◆ Your goal
Reproduce every line of the data below verbatim, omitting the pictures from your answer.

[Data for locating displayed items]
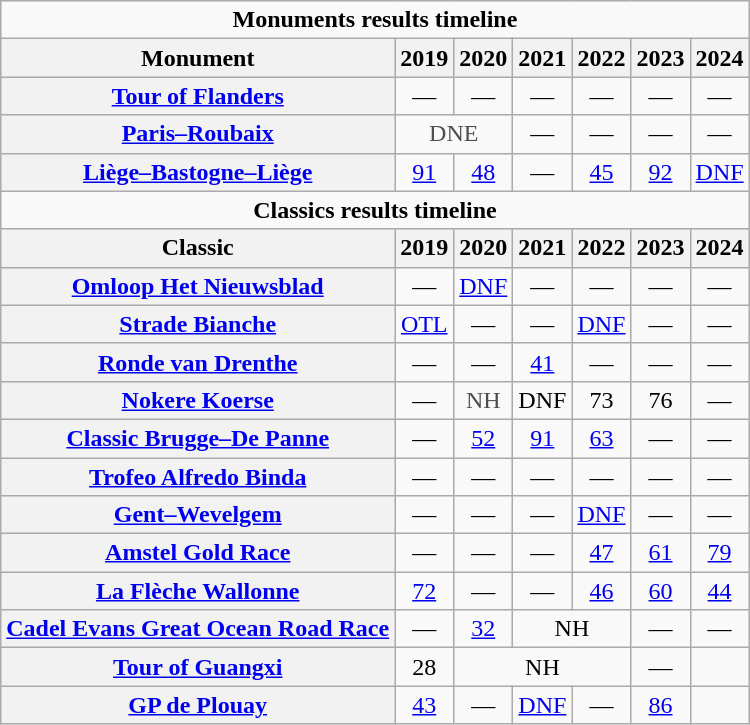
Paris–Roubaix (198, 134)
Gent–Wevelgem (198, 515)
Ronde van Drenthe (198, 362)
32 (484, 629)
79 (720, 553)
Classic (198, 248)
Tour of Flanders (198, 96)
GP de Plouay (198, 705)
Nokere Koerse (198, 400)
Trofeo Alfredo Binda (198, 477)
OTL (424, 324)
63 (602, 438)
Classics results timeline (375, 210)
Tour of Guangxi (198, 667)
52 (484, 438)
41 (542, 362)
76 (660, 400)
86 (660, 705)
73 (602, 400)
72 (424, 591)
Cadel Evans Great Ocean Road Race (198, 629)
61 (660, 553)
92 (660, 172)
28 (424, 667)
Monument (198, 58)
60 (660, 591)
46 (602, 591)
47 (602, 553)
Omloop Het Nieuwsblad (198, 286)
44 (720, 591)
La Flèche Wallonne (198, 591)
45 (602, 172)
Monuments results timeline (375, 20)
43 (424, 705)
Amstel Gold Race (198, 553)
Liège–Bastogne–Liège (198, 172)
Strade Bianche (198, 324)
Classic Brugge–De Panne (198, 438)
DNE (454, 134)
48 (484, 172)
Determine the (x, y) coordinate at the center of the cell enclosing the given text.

◆ Exercise answer
Paris–Roubaix (198, 134)
Gent–Wevelgem (198, 515)
Ronde van Drenthe (198, 362)
32 (484, 629)
79 (720, 553)
Classic (198, 248)
Tour of Flanders (198, 96)
GP de Plouay (198, 705)
Nokere Koerse (198, 400)
Trofeo Alfredo Binda (198, 477)
OTL (424, 324)
63 (602, 438)
Classics results timeline (375, 210)
Tour of Guangxi (198, 667)
52 (484, 438)
41 (542, 362)
76 (660, 400)
86 (660, 705)
73 (602, 400)
72 (424, 591)
Cadel Evans Great Ocean Road Race (198, 629)
61 (660, 553)
92 (660, 172)
28 (424, 667)
Monument (198, 58)
60 (660, 591)
46 (602, 591)
47 (602, 553)
Omloop Het Nieuwsblad (198, 286)
44 (720, 591)
La Flèche Wallonne (198, 591)
45 (602, 172)
Monuments results timeline (375, 20)
43 (424, 705)
Amstel Gold Race (198, 553)
Liège–Bastogne–Liège (198, 172)
Strade Bianche (198, 324)
Classic Brugge–De Panne (198, 438)
DNE (454, 134)
48 (484, 172)
Determine the (x, y) coordinate at the center of the cell enclosing the given text.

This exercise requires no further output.